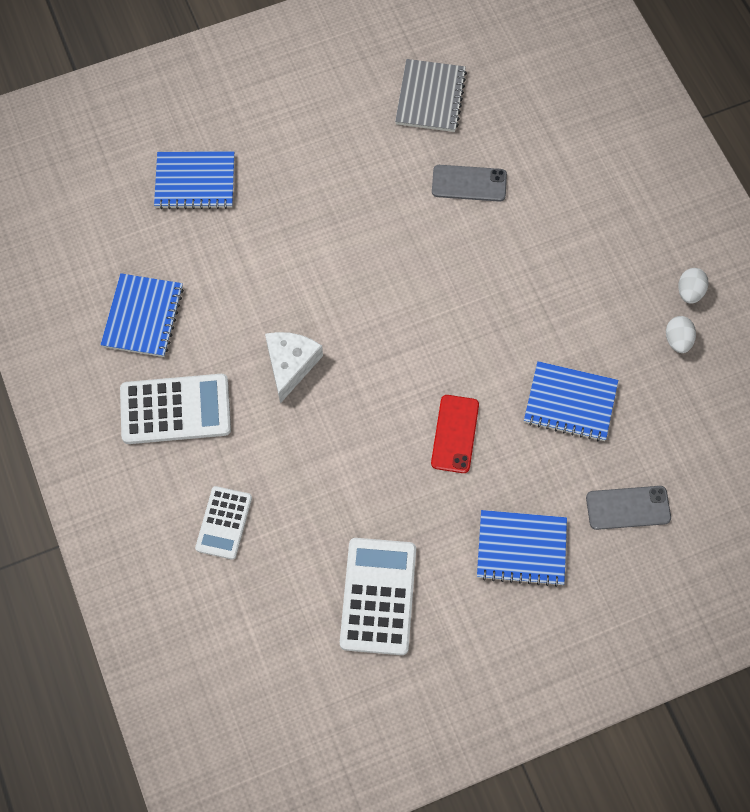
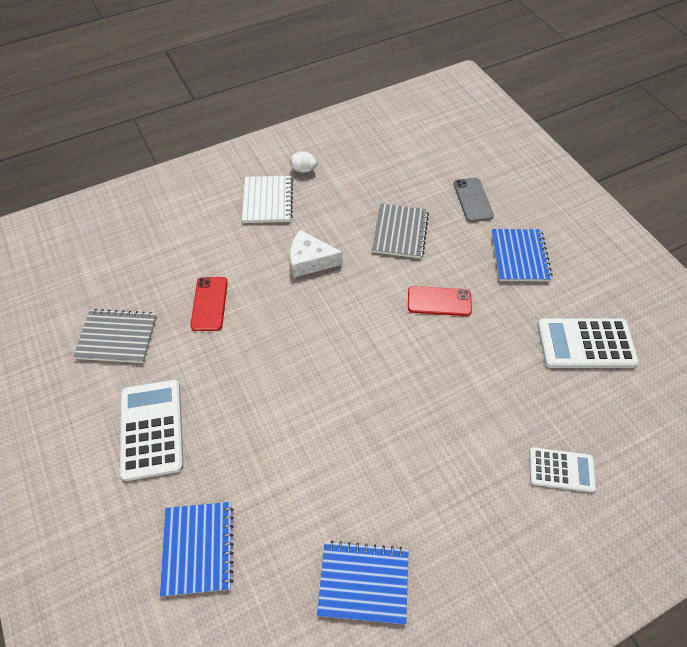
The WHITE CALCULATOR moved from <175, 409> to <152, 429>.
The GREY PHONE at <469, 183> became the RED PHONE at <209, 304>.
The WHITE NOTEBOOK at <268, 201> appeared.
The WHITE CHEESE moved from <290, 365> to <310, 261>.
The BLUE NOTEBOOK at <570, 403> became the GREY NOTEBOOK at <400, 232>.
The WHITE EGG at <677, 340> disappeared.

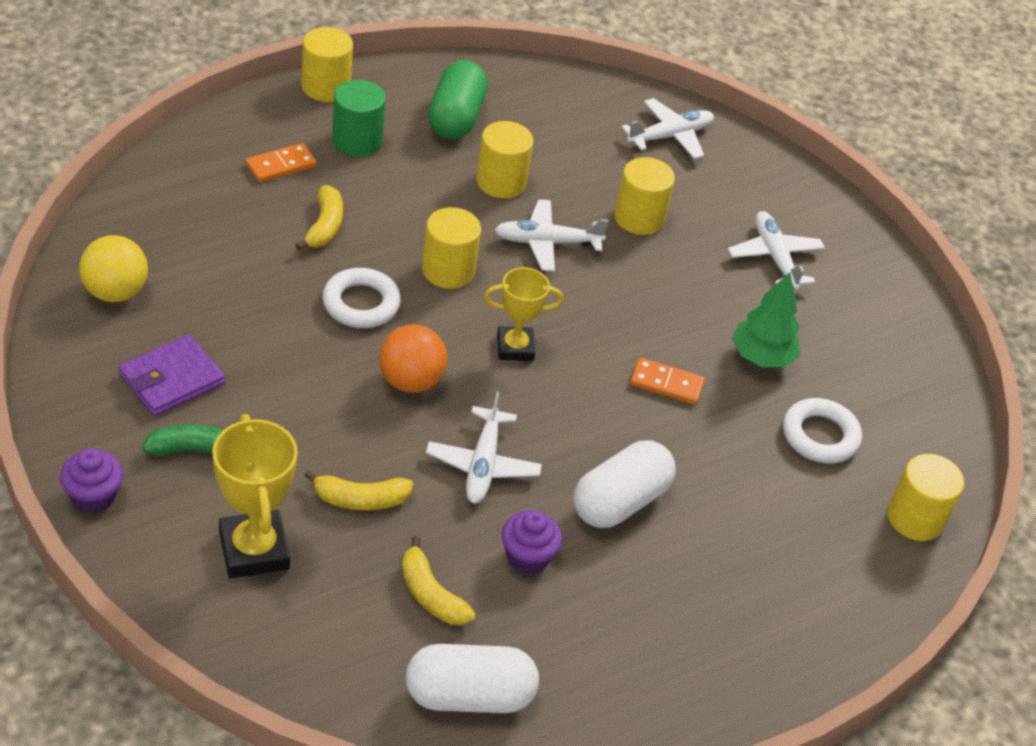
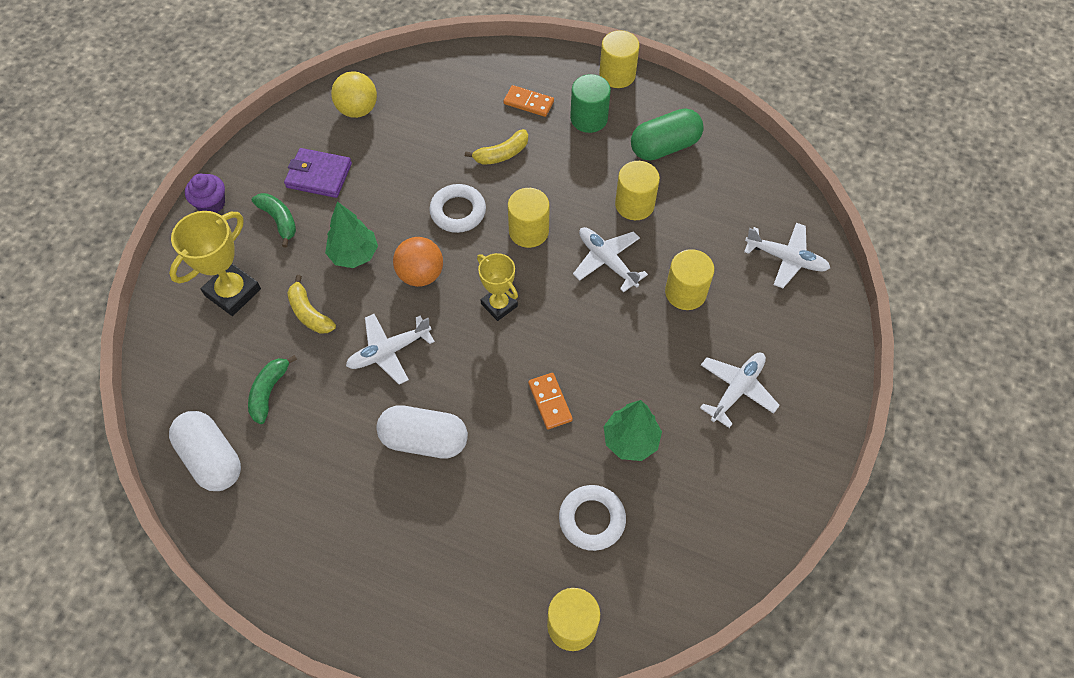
The YELLOW BANANA at <431, 594> became the GREEN BANANA at <269, 392>.
The GREEN TREE at <354, 254> appeared.
The PURPLE CUPCAKE at <527, 557> disappeared.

════════════════════

## [Task statement]
Identify the lines above that contain the word "GREY", then copy them.

## [Response]
The GREY PHONE at <469, 183> became the RED PHONE at <209, 304>.
The BLUE NOTEBOOK at <570, 403> became the GREY NOTEBOOK at <400, 232>.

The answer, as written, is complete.